§ **Problem statement**
Each line below should be reproduced without any alteration.

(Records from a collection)
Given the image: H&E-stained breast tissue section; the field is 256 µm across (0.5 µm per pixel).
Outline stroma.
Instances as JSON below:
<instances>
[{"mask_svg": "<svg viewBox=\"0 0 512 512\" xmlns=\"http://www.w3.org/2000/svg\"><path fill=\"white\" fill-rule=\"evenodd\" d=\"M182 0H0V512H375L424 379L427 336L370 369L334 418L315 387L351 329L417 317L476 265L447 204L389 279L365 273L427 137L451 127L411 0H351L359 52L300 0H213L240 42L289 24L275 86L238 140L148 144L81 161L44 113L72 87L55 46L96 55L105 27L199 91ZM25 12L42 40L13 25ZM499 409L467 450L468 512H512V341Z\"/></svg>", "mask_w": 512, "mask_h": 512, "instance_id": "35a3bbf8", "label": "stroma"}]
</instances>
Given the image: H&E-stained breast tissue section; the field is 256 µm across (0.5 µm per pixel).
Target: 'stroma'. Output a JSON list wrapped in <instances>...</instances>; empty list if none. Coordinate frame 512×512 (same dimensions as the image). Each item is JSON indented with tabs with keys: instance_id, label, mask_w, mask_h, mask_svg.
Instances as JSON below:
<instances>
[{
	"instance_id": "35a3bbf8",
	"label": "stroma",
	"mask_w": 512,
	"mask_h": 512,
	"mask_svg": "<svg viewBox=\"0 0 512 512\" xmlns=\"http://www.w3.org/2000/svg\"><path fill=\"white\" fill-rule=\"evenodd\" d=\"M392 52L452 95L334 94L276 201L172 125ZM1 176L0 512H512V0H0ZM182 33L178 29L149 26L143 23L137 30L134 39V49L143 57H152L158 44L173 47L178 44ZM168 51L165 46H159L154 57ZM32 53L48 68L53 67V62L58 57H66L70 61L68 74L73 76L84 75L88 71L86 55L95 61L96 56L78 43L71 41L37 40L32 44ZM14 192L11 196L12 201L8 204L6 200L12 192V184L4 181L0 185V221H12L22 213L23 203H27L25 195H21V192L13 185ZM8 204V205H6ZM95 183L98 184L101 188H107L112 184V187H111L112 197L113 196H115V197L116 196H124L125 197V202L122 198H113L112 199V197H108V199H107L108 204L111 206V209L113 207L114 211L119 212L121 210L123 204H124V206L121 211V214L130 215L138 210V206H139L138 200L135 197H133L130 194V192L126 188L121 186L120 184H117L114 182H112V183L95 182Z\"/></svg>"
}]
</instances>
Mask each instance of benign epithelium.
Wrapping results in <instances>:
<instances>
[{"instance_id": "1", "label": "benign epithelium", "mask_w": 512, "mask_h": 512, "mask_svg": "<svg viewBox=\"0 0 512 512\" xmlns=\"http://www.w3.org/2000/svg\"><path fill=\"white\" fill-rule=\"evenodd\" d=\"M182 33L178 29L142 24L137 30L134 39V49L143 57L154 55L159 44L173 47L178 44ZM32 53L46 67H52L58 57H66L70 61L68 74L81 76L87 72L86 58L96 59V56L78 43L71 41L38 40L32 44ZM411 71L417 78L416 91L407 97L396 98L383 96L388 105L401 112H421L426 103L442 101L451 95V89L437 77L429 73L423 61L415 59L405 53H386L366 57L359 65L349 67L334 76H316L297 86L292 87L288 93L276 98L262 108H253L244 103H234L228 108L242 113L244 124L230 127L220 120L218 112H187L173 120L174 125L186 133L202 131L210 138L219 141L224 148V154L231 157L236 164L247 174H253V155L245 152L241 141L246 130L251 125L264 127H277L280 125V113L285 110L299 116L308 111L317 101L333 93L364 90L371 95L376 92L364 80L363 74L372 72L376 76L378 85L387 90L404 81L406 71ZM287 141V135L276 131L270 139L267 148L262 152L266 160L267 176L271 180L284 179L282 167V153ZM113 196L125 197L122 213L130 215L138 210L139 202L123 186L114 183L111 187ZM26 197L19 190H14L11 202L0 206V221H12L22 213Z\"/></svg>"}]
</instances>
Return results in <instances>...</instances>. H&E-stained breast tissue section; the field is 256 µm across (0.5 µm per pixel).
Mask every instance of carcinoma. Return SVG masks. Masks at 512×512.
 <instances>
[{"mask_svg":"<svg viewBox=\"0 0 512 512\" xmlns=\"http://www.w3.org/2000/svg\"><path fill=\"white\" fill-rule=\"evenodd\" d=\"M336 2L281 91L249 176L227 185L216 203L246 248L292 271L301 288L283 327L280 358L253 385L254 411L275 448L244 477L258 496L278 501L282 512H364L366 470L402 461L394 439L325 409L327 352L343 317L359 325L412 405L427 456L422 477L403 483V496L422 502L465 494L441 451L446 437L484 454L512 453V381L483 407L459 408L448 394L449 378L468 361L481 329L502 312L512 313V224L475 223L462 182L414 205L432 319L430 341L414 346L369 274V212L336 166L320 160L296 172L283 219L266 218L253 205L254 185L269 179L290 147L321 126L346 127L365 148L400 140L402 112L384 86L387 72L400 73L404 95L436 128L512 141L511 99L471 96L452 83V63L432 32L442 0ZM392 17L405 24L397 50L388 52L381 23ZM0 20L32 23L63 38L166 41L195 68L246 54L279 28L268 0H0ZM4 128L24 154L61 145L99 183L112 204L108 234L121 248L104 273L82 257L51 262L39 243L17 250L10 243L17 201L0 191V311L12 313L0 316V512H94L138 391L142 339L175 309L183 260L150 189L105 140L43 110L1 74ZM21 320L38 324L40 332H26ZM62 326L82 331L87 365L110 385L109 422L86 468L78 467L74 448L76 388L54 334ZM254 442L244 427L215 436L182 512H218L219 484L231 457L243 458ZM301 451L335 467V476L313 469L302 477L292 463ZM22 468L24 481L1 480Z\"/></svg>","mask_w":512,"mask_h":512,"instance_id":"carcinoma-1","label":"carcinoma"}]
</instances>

§ **Task response**
Given the image: H&E-stained breast tissue section; the field is 256 µm across (0.5 µm per pixel).
Outline stroma.
Instances as JSON below:
<instances>
[{"mask_svg": "<svg viewBox=\"0 0 512 512\" xmlns=\"http://www.w3.org/2000/svg\"><path fill=\"white\" fill-rule=\"evenodd\" d=\"M182 0H0V512H375L424 379L427 336L370 369L334 418L315 387L351 329L417 317L476 265L447 204L389 279L365 273L427 137L451 127L411 0H351L359 52L300 0H213L240 42L289 24L275 86L238 140L148 144L81 161L44 113L72 87L55 46L96 55L105 27L199 91ZM25 12L42 40L13 25ZM499 409L467 450L468 512H512V341Z\"/></svg>", "mask_w": 512, "mask_h": 512, "instance_id": "35a3bbf8", "label": "stroma"}]
</instances>
Given the image: H&E-stained breast tissue section; the field is 256 µm across (0.5 µm per pixel).
Target: 'stroma'. Output a JSON list wrapped in <instances>...</instances>; empty list if none. Coordinate frame 512×512 (same dimensions as the image). Each item is JSON indented with tabs with keys: instance_id, label, mask_w, mask_h, mask_svg.
Instances as JSON below:
<instances>
[{
	"instance_id": "35a3bbf8",
	"label": "stroma",
	"mask_w": 512,
	"mask_h": 512,
	"mask_svg": "<svg viewBox=\"0 0 512 512\" xmlns=\"http://www.w3.org/2000/svg\"><path fill=\"white\" fill-rule=\"evenodd\" d=\"M392 52L452 95L334 94L276 201L172 125ZM1 176L0 512H512V0H0ZM182 33L178 29L149 26L143 23L137 30L134 39V49L143 57H152L158 44L173 47L178 44ZM168 51L165 46H159L154 57ZM32 53L48 68L53 67V62L58 57H66L70 61L68 74L73 76L84 75L88 71L86 55L95 61L96 56L78 43L71 41L37 40L32 44ZM14 192L11 196L12 201L8 204L6 200L12 192V184L4 181L0 185V221H12L22 213L23 203H27L25 195H21V192L13 185ZM8 204V205H6ZM95 183L98 184L101 188H107L112 184V187H111L112 197L113 196H115V197L116 196H124L125 197V202L122 198H113L112 199V197H108V199H107L108 204L111 206V209L113 207L114 211L119 212L121 210L123 204H124V206L121 211V214L130 215L138 210V206H139L138 200L135 197H133L130 194V192L126 188L121 186L120 184H117L114 182H112V183L95 182Z\"/></svg>"
}]
</instances>
Mask each instance of benign epithelium.
Wrapping results in <instances>:
<instances>
[{"instance_id": "1", "label": "benign epithelium", "mask_w": 512, "mask_h": 512, "mask_svg": "<svg viewBox=\"0 0 512 512\" xmlns=\"http://www.w3.org/2000/svg\"><path fill=\"white\" fill-rule=\"evenodd\" d=\"M182 33L178 29L142 24L137 30L134 39V49L143 57L154 55L159 44L173 47L178 44ZM32 53L46 67H52L58 57H66L70 61L68 74L81 76L87 72L86 58L96 59V56L78 43L71 41L38 40L32 44ZM411 71L417 78L416 91L407 97L396 98L383 96L388 105L401 112H421L426 103L442 101L451 95V89L437 77L429 73L423 61L415 59L405 53H386L366 57L359 65L349 67L334 76H316L297 86L292 87L288 93L276 98L262 108H253L244 103H234L228 108L242 113L244 124L230 127L220 120L218 112H187L173 120L174 125L186 133L202 131L210 138L219 141L224 148V154L231 157L236 164L247 174H253V155L245 152L241 141L246 130L251 125L264 127H277L280 125V113L285 110L299 116L308 111L317 101L333 93L364 90L371 95L376 92L364 80L363 74L372 72L376 76L378 85L387 90L404 81L406 71ZM287 141V135L276 131L270 139L267 148L262 152L266 160L267 176L271 180L284 179L282 167V153ZM113 196L125 197L122 213L130 215L138 210L139 202L123 186L114 183L111 187ZM26 197L19 190H14L11 202L0 206V221H12L22 213Z\"/></svg>"}]
</instances>
Return results in <instances>...</instances>. H&E-stained breast tissue section; the field is 256 µm across (0.5 µm per pixel).
Mask every instance of carcinoma. Return SVG masks. Masks at 512×512.
 <instances>
[{"mask_svg":"<svg viewBox=\"0 0 512 512\" xmlns=\"http://www.w3.org/2000/svg\"><path fill=\"white\" fill-rule=\"evenodd\" d=\"M336 2L281 91L249 176L227 185L216 203L246 248L292 271L301 288L283 327L280 358L253 385L254 411L275 448L244 477L258 496L278 501L282 512H364L366 470L402 461L394 439L325 409L327 352L343 317L359 325L412 405L427 456L422 477L403 483V496L422 502L465 494L441 451L446 437L484 454L512 453V381L483 407L459 408L448 394L449 378L468 361L481 329L502 312L512 313V224L475 223L462 182L414 205L432 319L430 341L414 346L369 274V212L336 166L320 160L296 172L283 219L266 218L253 205L254 185L269 179L290 147L321 126L346 127L365 148L400 140L402 112L384 86L387 72L400 73L404 95L436 128L512 141L511 99L471 96L452 83V63L432 32L442 0ZM392 17L405 24L397 50L388 52L381 23ZM0 20L32 23L63 38L166 41L195 68L246 54L279 28L268 0H0ZM4 128L24 154L61 145L99 183L112 204L108 234L121 248L104 273L82 257L51 262L39 243L17 250L10 243L17 201L0 191V311L12 313L0 316V512H94L138 391L142 339L175 309L183 260L150 189L105 140L43 110L1 74ZM21 320L38 324L40 332H26ZM62 326L82 331L87 365L110 385L109 422L86 468L78 467L74 448L76 388L54 334ZM254 442L244 427L215 436L182 512H218L219 484L231 457L243 458ZM301 451L335 467V476L313 469L302 477L292 463ZM22 468L24 481L1 480Z\"/></svg>","mask_w":512,"mask_h":512,"instance_id":"carcinoma-1","label":"carcinoma"}]
</instances>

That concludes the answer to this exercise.